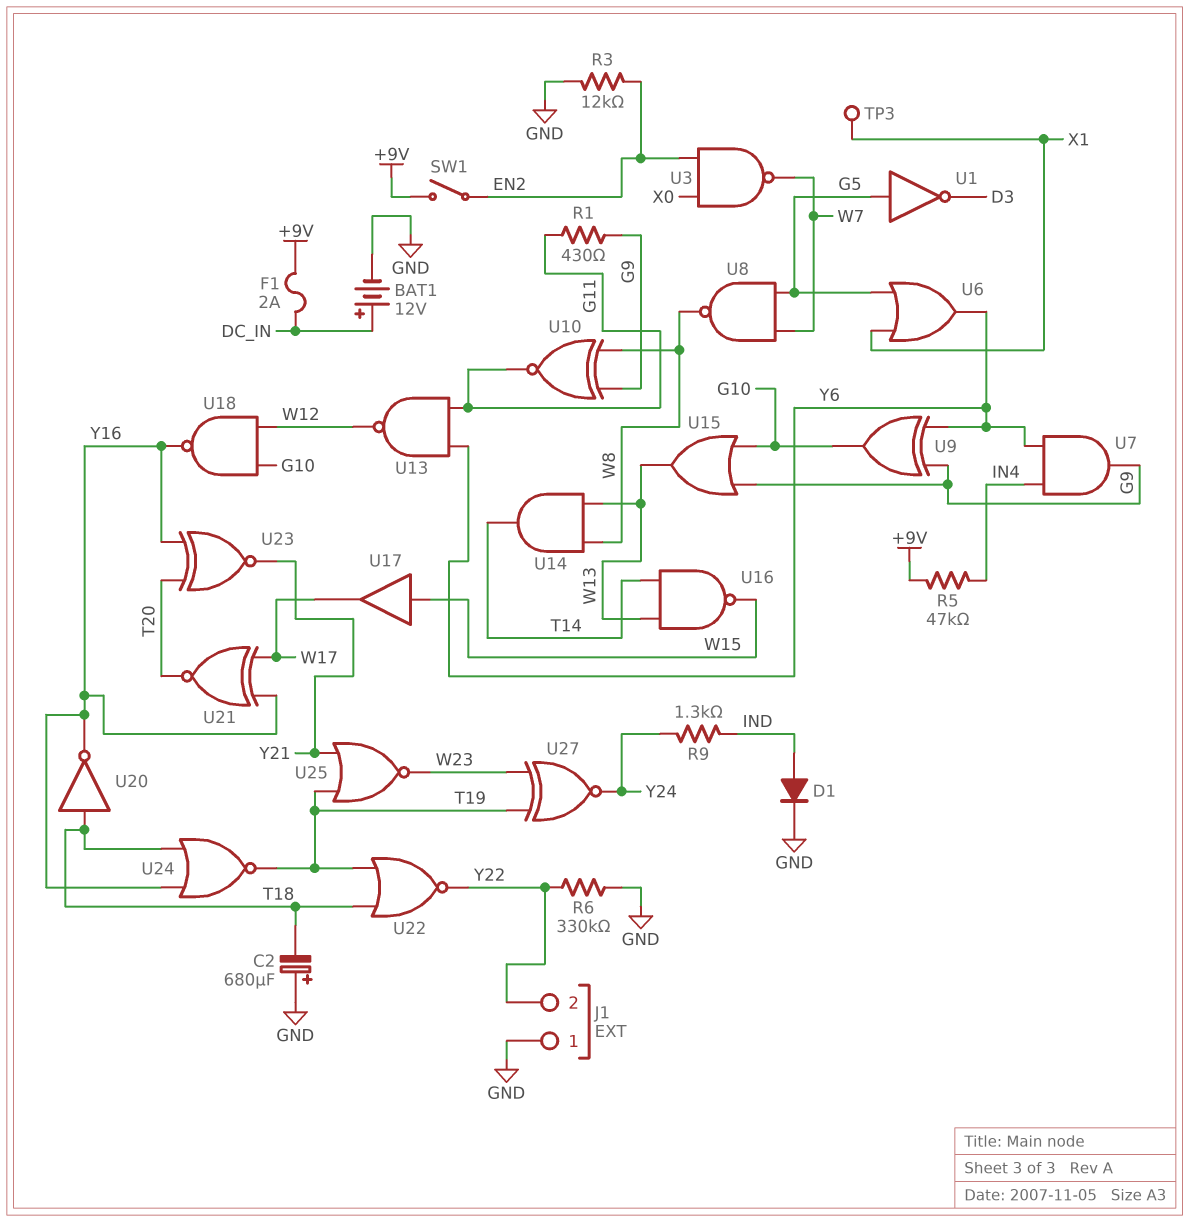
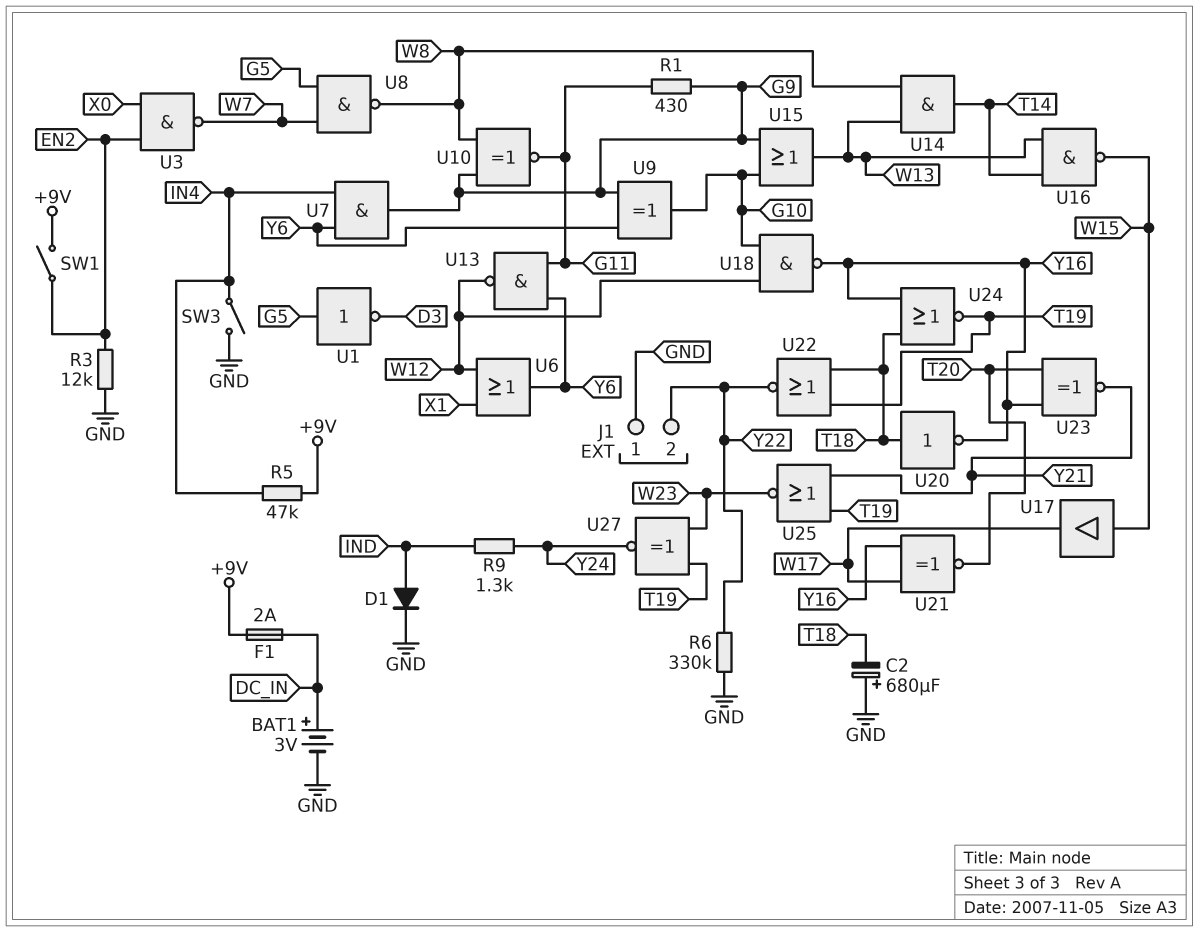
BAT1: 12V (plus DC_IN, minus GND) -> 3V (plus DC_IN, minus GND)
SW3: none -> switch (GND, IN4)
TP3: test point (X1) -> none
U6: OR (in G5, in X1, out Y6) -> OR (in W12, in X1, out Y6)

------------------------------------

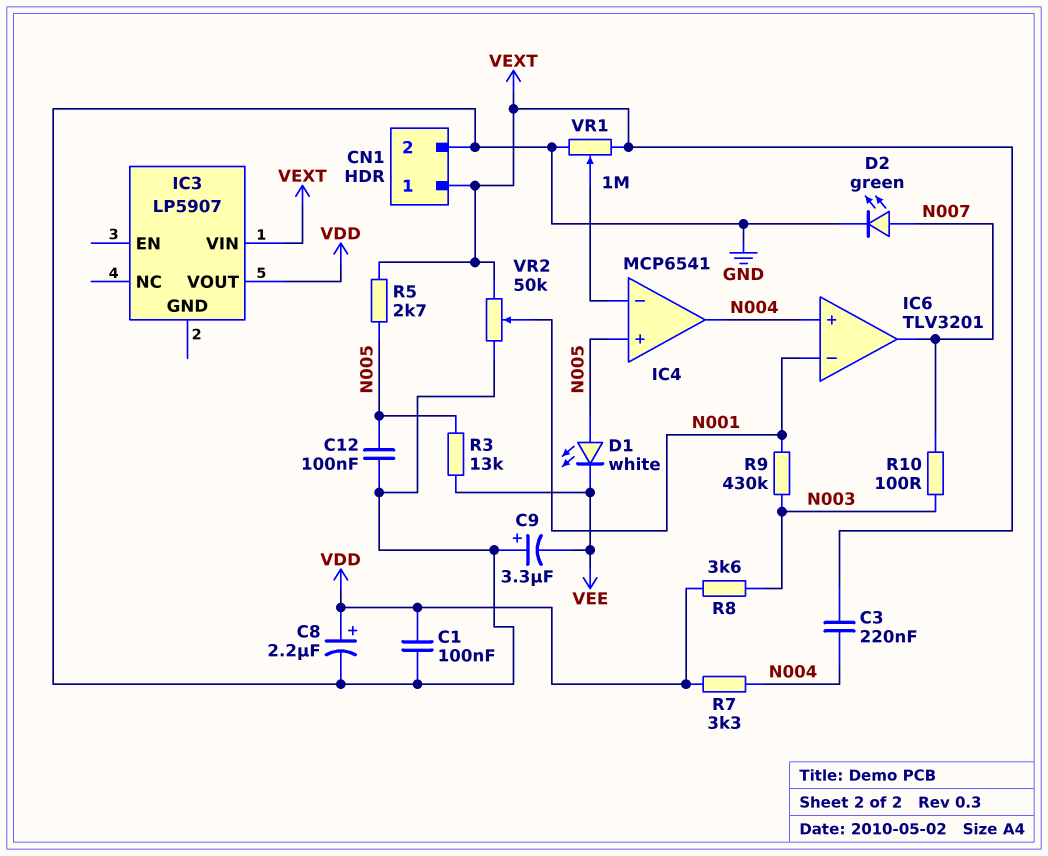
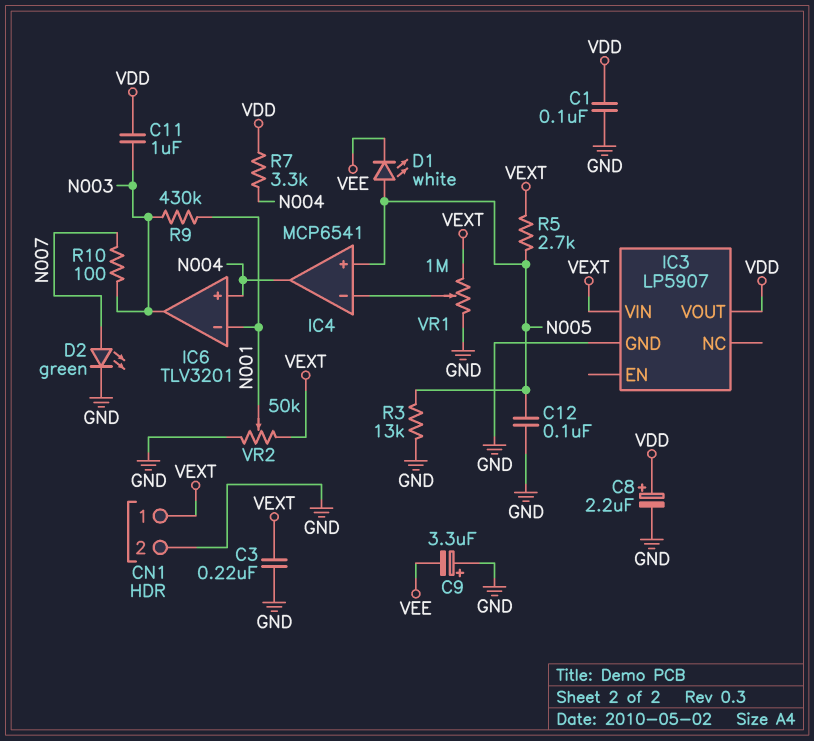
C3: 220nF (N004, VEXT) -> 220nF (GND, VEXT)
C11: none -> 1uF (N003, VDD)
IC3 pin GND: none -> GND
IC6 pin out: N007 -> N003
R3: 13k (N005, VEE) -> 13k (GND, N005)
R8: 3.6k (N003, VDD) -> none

------------------------------------

§ **Exercise**
Filter the data above by the word "none" and copy every line that matches.

§ **Written solution**
SW3: none -> switch (GND, IN4)
TP3: test point (X1) -> none
C11: none -> 1uF (N003, VDD)
IC3 pin GND: none -> GND
R8: 3.6k (N003, VDD) -> none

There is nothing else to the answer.